Exercise prompt ->
Return the full listing word for word, but drop every picture from it.

Data ->
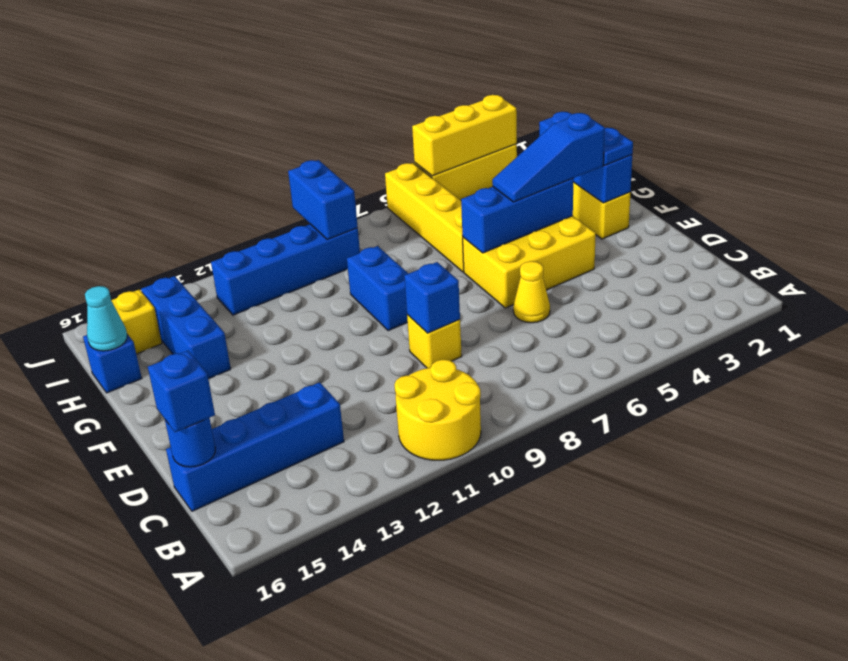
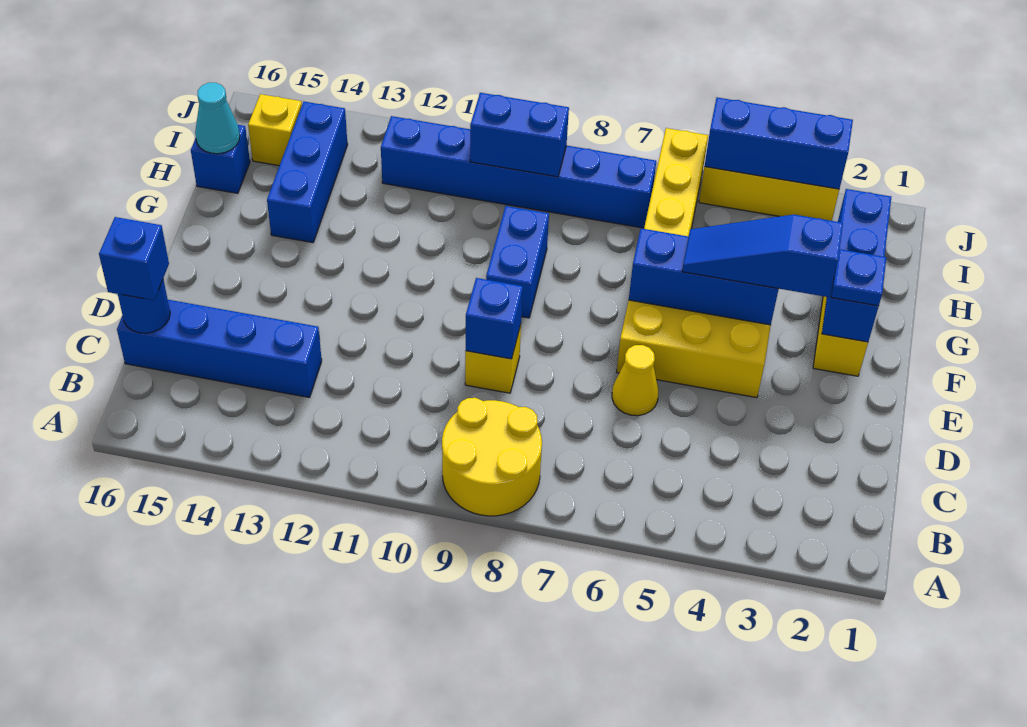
yellow round brick A10:B11 level 1 -> yellow round brick A8:B9 level 1
blue brick I9:I12 level 1 -> blue brick I7:I12 level 1
blue brick I9:J9 level 2 -> blue brick I9:I10 level 2
yellow brick J3:J5 level 2 -> blue brick J3:J5 level 2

Problem solution ->
yellow round brick A10:B11 level 1 -> yellow round brick A8:B9 level 1
blue brick I9:I12 level 1 -> blue brick I7:I12 level 1
blue brick I9:J9 level 2 -> blue brick I9:I10 level 2
yellow brick J3:J5 level 2 -> blue brick J3:J5 level 2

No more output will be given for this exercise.